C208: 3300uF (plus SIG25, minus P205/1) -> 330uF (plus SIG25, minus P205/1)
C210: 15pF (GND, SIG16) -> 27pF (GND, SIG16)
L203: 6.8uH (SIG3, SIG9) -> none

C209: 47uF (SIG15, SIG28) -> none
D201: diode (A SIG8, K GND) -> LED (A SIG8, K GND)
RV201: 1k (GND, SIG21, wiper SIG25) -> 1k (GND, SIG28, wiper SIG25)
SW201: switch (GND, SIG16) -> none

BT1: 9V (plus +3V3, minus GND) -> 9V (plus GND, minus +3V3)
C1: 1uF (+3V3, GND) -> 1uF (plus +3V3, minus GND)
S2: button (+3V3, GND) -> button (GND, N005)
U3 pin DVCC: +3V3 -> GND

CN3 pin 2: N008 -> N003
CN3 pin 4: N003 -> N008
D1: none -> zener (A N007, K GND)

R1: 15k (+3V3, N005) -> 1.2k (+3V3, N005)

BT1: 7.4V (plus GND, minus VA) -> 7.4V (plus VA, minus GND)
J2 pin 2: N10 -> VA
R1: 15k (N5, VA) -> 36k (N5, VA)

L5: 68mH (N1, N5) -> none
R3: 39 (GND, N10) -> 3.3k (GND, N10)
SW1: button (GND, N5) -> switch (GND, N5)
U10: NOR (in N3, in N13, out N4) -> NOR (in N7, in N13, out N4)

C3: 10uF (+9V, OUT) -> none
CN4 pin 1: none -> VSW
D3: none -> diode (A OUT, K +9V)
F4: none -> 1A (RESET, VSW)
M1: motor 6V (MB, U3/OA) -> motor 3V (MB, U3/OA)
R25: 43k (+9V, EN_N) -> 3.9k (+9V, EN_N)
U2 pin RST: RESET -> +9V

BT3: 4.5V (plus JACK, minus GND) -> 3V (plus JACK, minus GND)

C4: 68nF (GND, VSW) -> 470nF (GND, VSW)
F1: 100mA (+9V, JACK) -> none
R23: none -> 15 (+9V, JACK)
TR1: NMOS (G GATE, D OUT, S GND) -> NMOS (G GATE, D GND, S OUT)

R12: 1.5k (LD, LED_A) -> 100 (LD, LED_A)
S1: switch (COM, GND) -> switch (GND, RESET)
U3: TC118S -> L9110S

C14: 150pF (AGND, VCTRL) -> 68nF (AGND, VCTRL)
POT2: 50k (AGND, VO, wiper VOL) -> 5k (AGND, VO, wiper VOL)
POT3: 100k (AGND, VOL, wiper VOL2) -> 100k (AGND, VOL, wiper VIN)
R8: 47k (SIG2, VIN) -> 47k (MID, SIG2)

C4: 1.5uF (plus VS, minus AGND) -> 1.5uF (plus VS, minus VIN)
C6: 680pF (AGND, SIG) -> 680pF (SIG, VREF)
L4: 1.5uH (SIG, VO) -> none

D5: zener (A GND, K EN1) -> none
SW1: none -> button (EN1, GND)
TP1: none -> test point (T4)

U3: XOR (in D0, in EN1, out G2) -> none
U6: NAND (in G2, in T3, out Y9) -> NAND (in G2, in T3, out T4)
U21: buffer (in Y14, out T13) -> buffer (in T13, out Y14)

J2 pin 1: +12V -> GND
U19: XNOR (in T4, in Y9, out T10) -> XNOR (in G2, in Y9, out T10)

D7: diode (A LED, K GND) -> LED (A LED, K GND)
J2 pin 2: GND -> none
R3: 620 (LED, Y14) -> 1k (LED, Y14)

▬▬▬▬▬▬

Your task »
Your answer should be the lines from the one that contains "POT3: 100k (AGND, VOL, wiper" through the last line of the material, copied exactly.

Solution to this exercise »
POT3: 100k (AGND, VOL, wiper VOL2) -> 100k (AGND, VOL, wiper VIN)
R8: 47k (SIG2, VIN) -> 47k (MID, SIG2)

C4: 1.5uF (plus VS, minus AGND) -> 1.5uF (plus VS, minus VIN)
C6: 680pF (AGND, SIG) -> 680pF (SIG, VREF)
L4: 1.5uH (SIG, VO) -> none

D5: zener (A GND, K EN1) -> none
SW1: none -> button (EN1, GND)
TP1: none -> test point (T4)

U3: XOR (in D0, in EN1, out G2) -> none
U6: NAND (in G2, in T3, out Y9) -> NAND (in G2, in T3, out T4)
U21: buffer (in Y14, out T13) -> buffer (in T13, out Y14)

J2 pin 1: +12V -> GND
U19: XNOR (in T4, in Y9, out T10) -> XNOR (in G2, in Y9, out T10)

D7: diode (A LED, K GND) -> LED (A LED, K GND)
J2 pin 2: GND -> none
R3: 620 (LED, Y14) -> 1k (LED, Y14)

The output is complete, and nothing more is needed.